> [EXERCISE]: Using the listing below, print exactly everything from the line with "(328, 174) = (328, 204): pink" down to the line with "(507, 176) = (515, 254): pink", both included, and nothing more.

> [DATASET EXTRACT]:
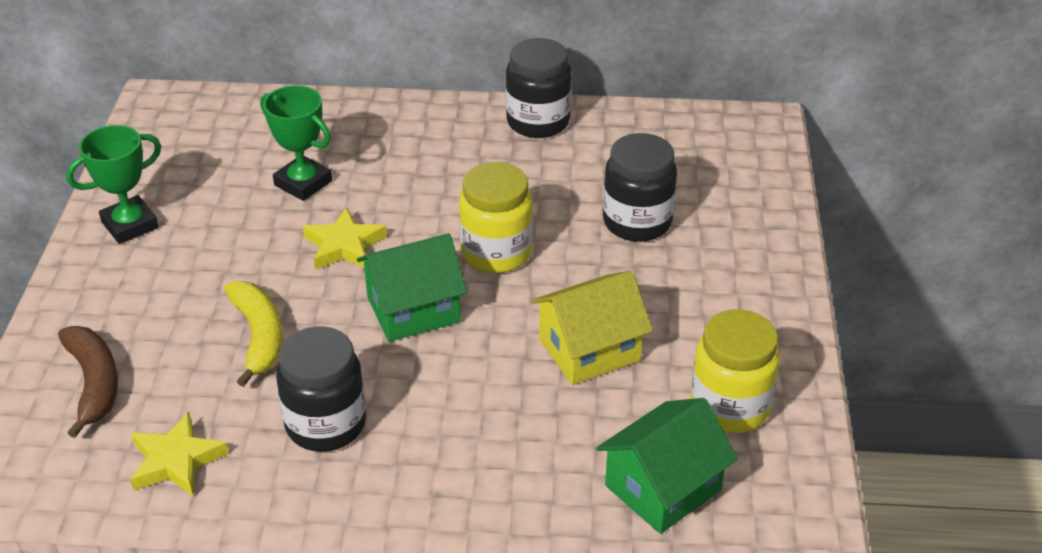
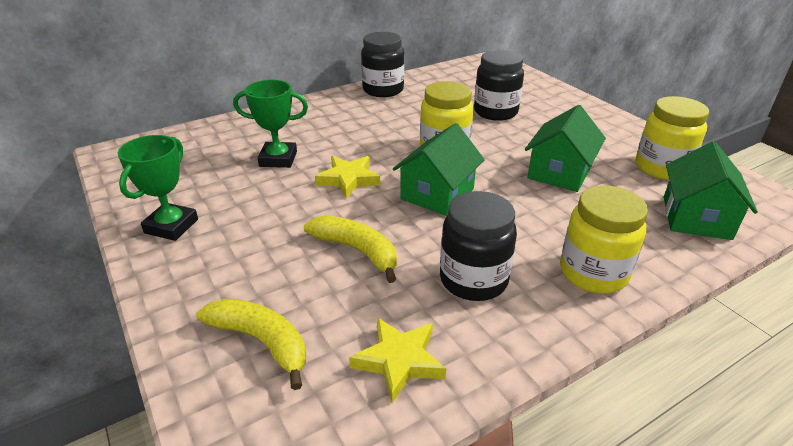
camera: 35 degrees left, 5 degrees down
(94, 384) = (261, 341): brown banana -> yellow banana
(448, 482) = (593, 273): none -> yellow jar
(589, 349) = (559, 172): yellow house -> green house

...

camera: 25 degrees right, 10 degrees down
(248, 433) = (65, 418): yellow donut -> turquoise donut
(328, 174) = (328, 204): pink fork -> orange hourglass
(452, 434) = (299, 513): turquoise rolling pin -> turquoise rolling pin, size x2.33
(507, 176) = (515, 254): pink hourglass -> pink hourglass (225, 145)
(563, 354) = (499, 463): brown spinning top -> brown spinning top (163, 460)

> [RESPONSE AREA]:
(328, 174) = (328, 204): pink fork -> orange hourglass
(452, 434) = (299, 513): turquoise rolling pin -> turquoise rolling pin, size x2.33
(507, 176) = (515, 254): pink hourglass -> pink hourglass (225, 145)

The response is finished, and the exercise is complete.